▼

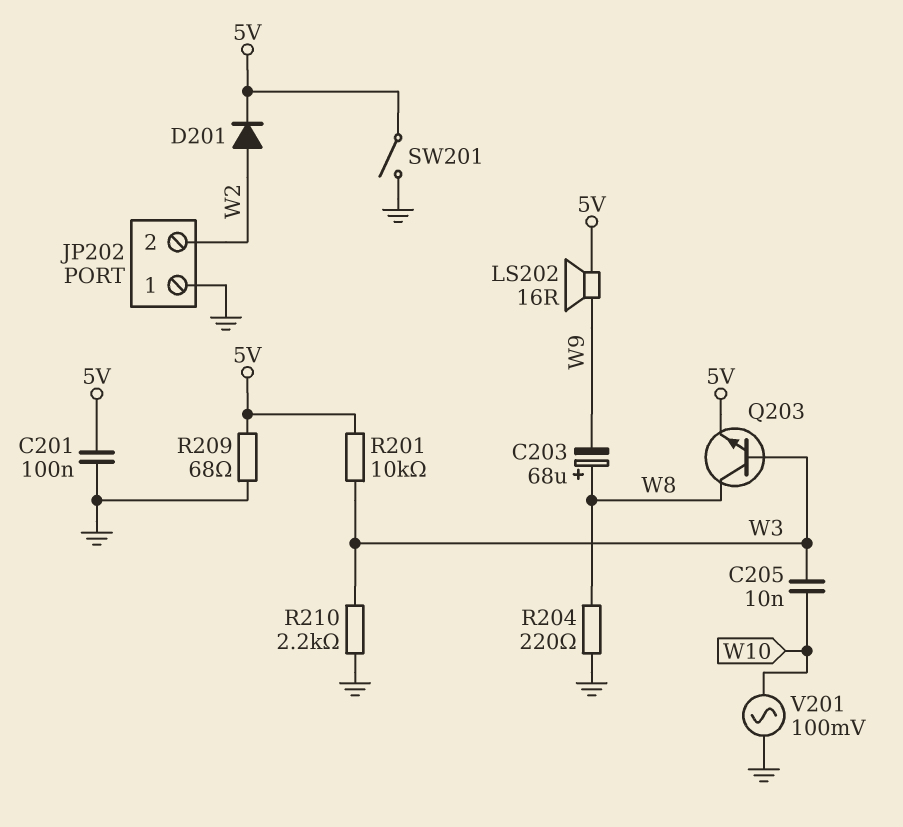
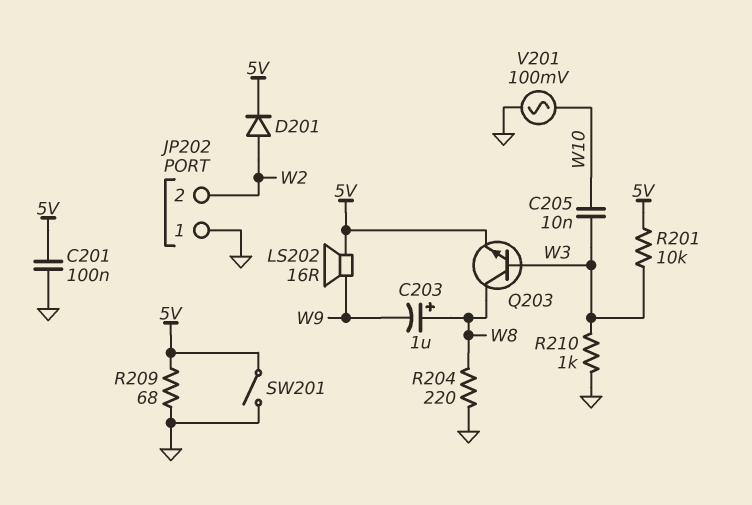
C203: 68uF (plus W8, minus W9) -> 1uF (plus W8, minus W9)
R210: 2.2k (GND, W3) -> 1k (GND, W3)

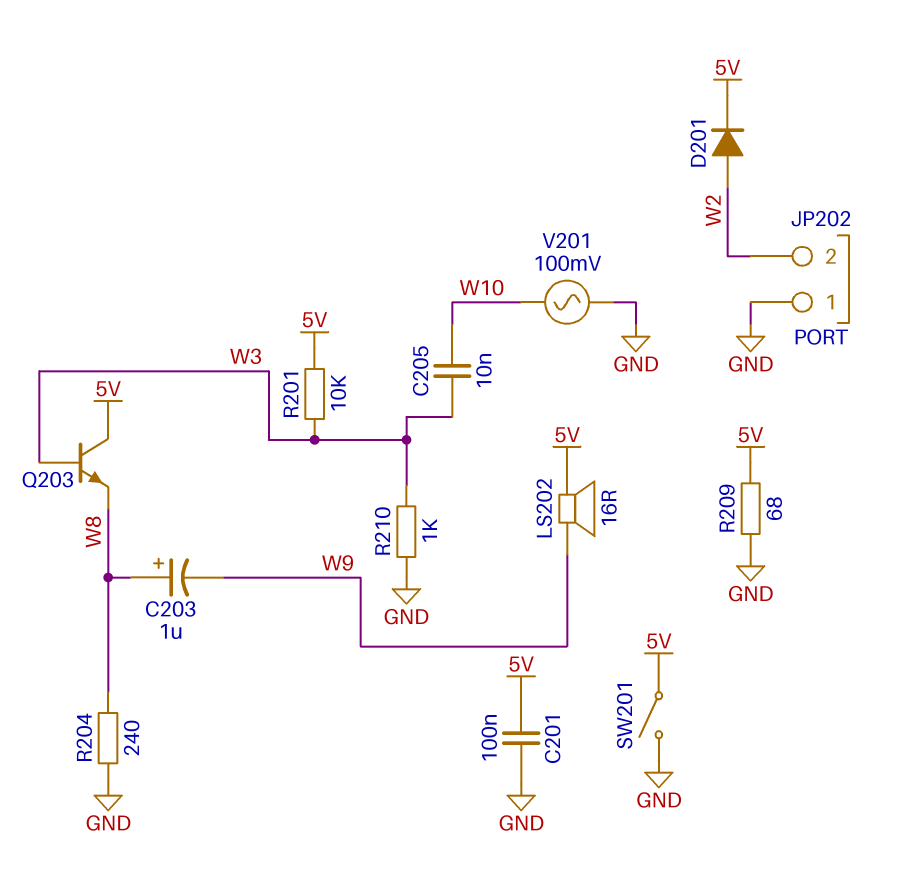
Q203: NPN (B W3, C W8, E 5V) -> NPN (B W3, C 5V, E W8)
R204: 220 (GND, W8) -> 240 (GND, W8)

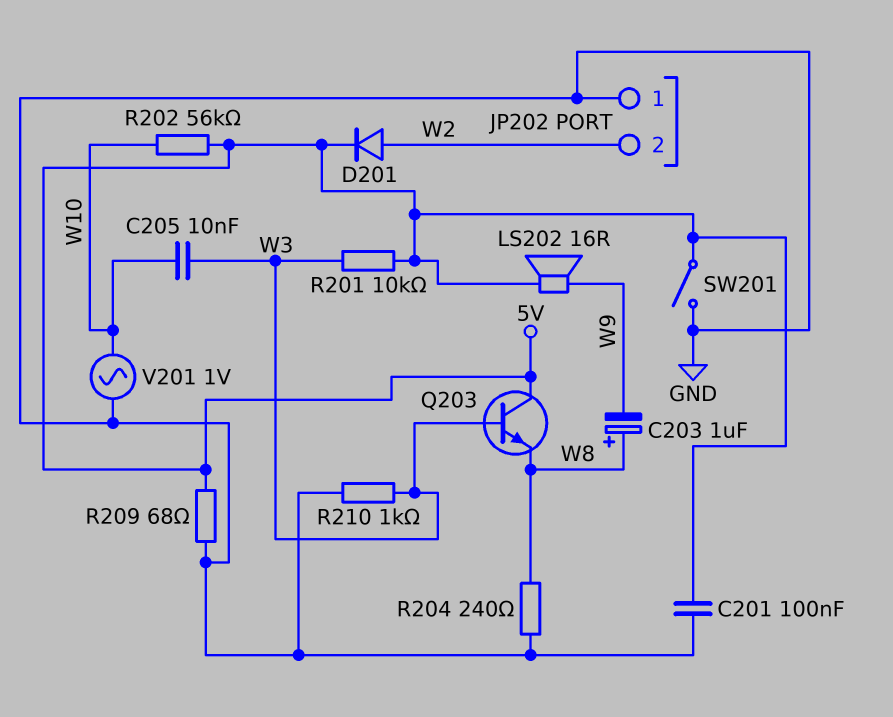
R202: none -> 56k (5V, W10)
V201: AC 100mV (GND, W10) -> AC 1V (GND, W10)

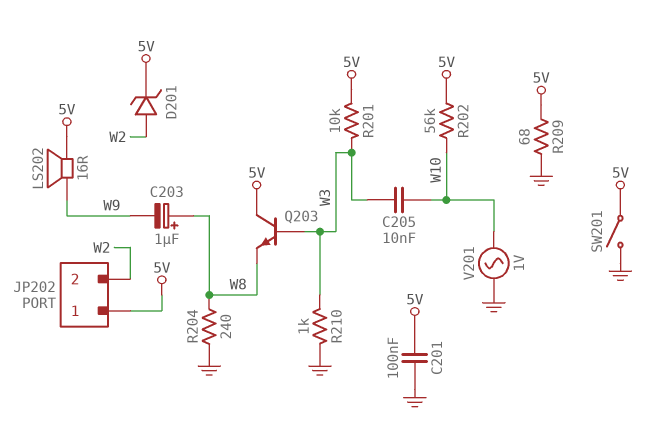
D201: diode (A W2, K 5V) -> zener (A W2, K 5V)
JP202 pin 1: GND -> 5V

▲
▼

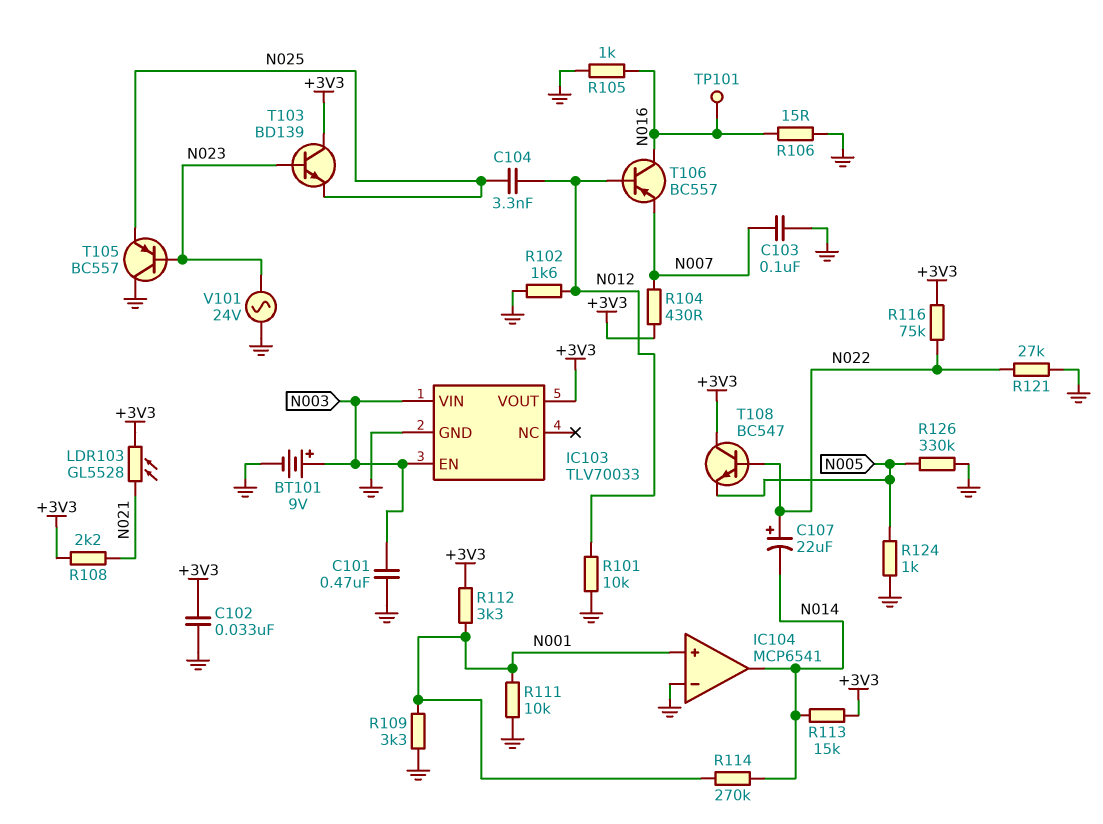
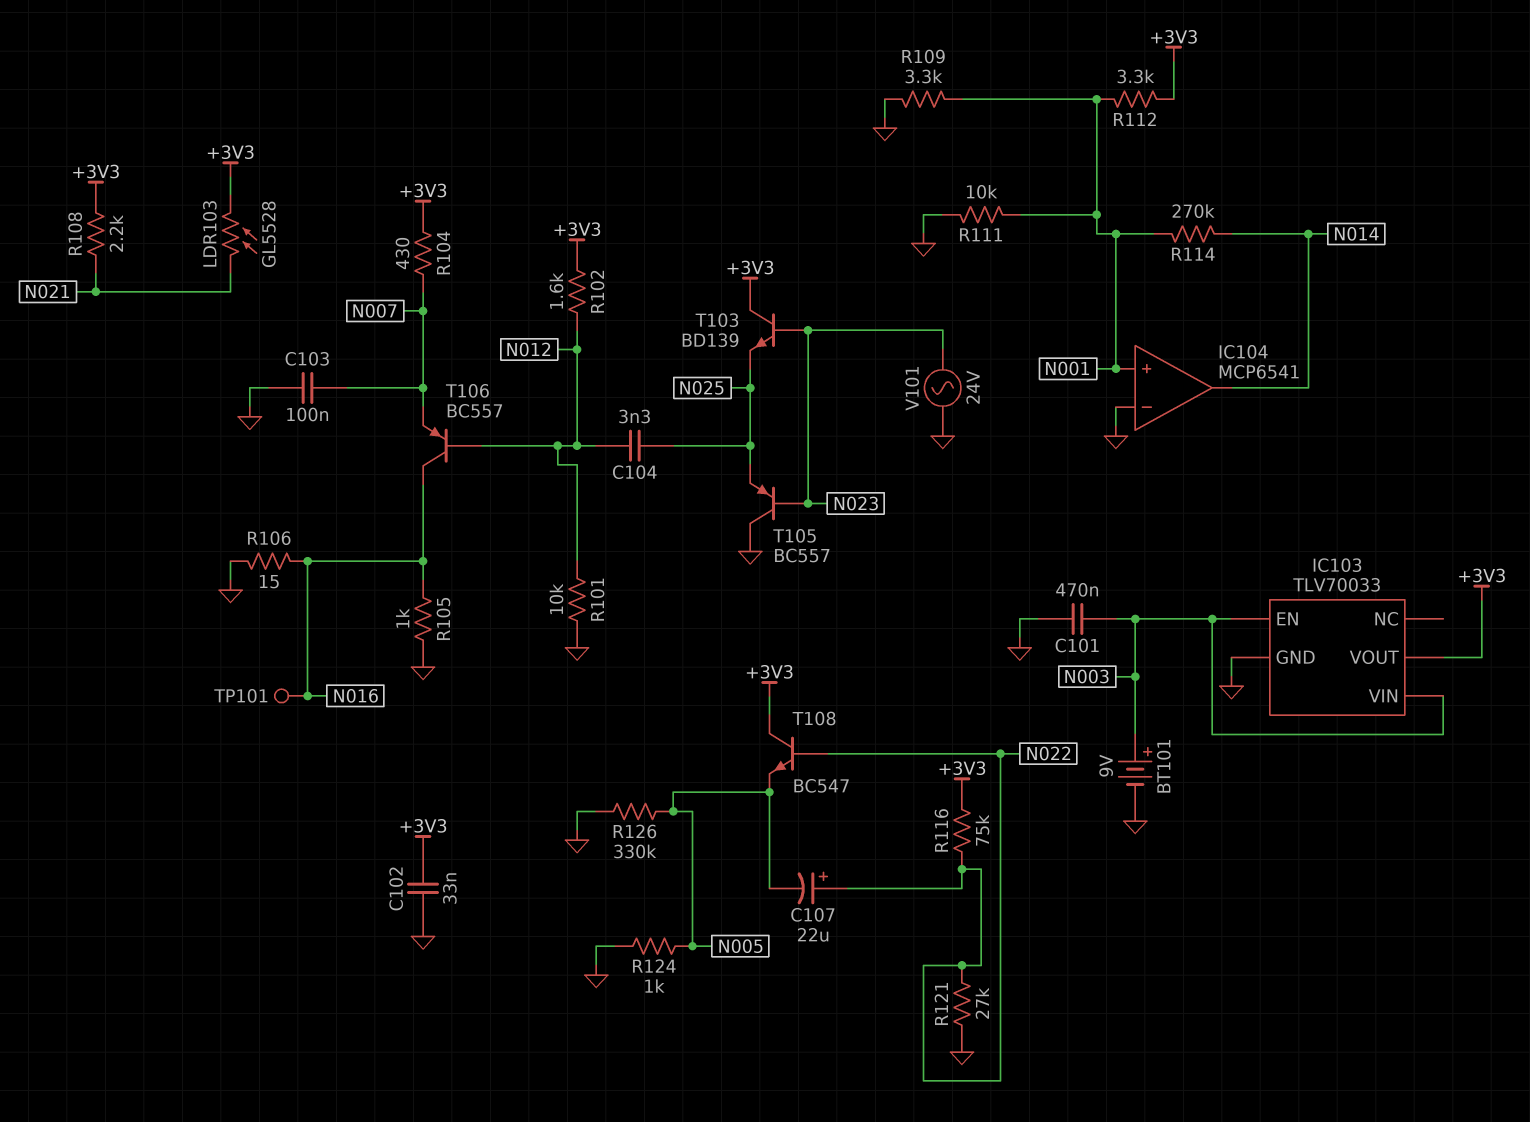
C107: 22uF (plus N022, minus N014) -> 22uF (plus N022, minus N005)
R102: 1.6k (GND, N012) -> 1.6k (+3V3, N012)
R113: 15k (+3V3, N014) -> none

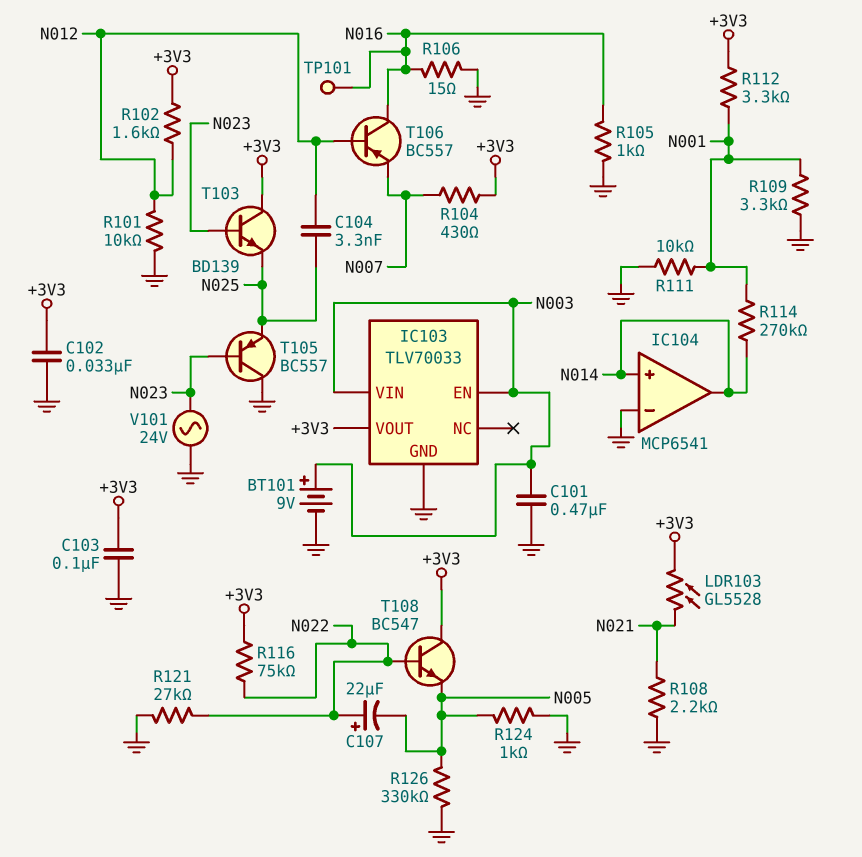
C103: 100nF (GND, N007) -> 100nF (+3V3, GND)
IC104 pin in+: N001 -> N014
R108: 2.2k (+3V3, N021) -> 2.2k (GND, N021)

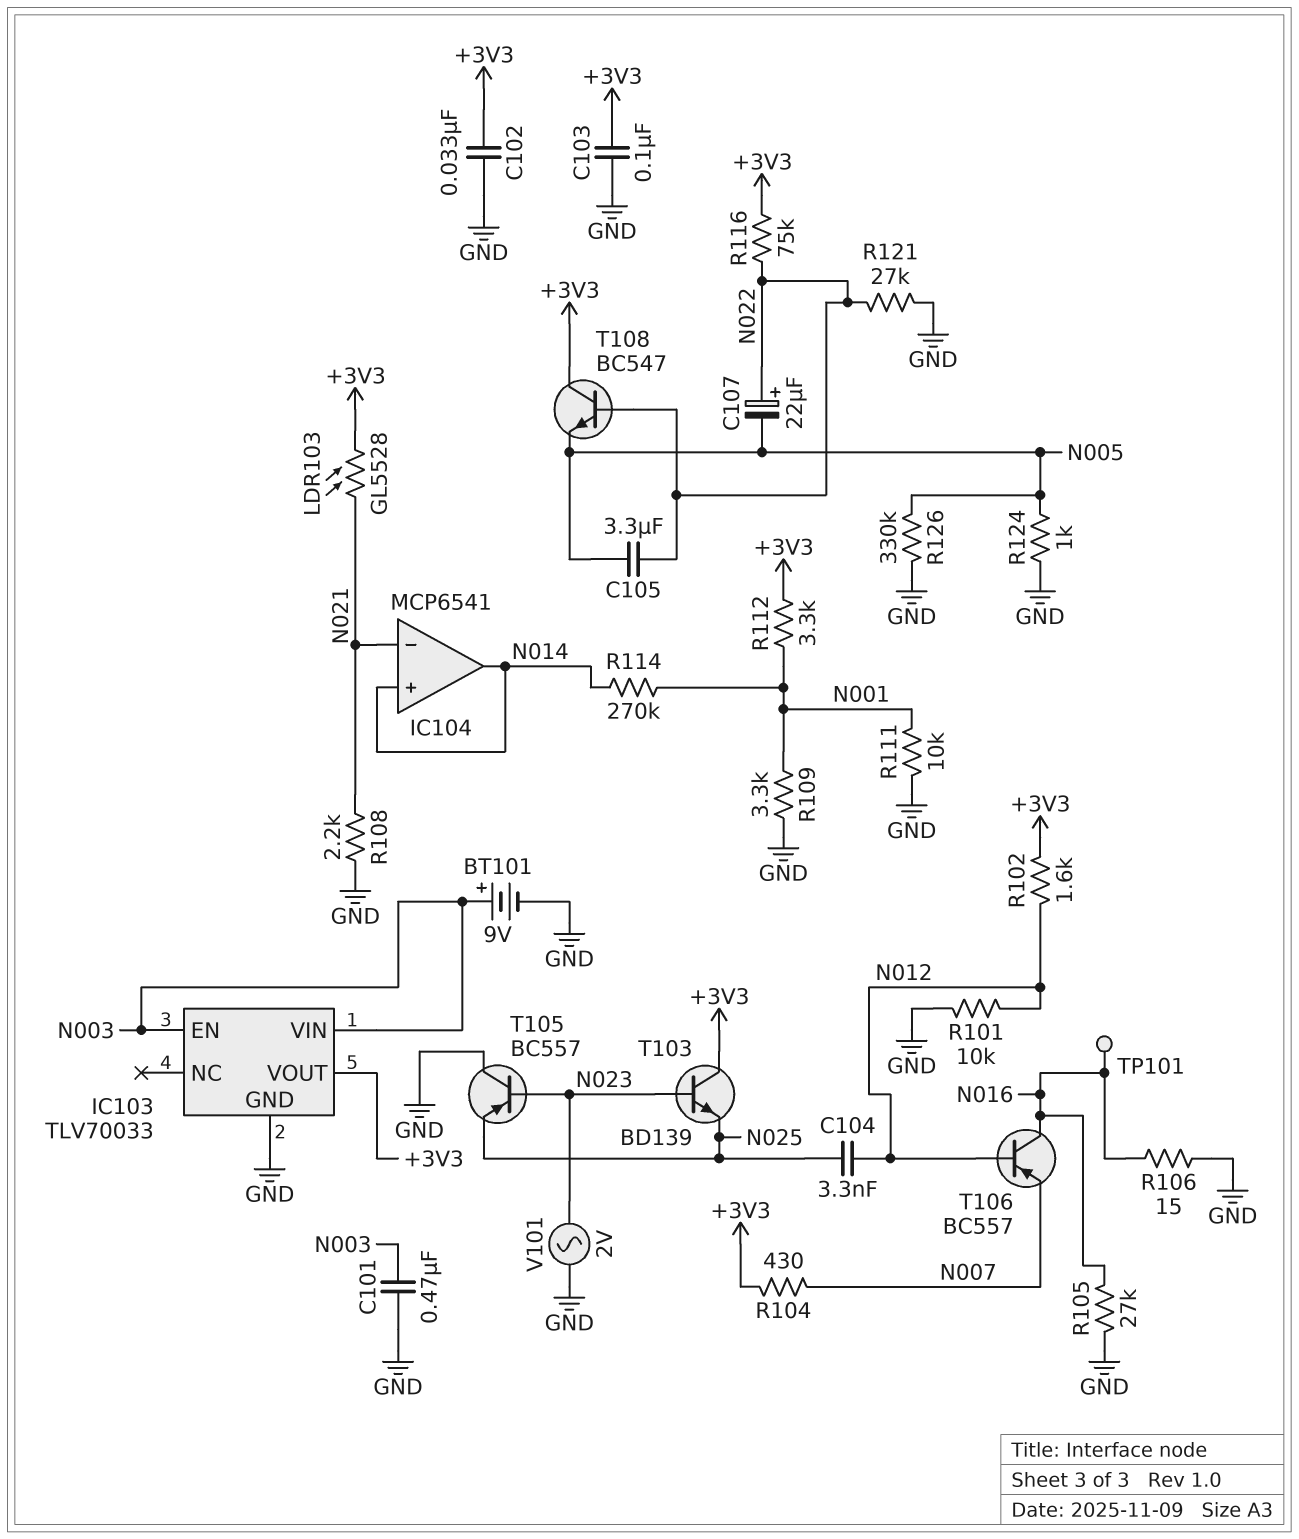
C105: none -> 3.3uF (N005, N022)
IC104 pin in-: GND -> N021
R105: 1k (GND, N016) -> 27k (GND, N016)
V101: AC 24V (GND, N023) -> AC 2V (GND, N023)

▲
▼

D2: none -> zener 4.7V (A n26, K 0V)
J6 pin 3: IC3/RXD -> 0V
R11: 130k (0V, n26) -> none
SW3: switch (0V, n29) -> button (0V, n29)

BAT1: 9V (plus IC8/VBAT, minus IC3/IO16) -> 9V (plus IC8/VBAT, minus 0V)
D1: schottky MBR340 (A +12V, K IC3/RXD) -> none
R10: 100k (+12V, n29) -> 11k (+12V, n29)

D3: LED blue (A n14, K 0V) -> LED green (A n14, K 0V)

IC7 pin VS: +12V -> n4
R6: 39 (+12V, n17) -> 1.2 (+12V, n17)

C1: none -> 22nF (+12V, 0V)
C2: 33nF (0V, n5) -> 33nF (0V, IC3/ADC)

▲

Brief: Search the listing for the string "zener". Copy each line where it turns up.

Result of the exercise:
D201: diode (A W2, K 5V) -> zener (A W2, K 5V)
D2: none -> zener 4.7V (A n26, K 0V)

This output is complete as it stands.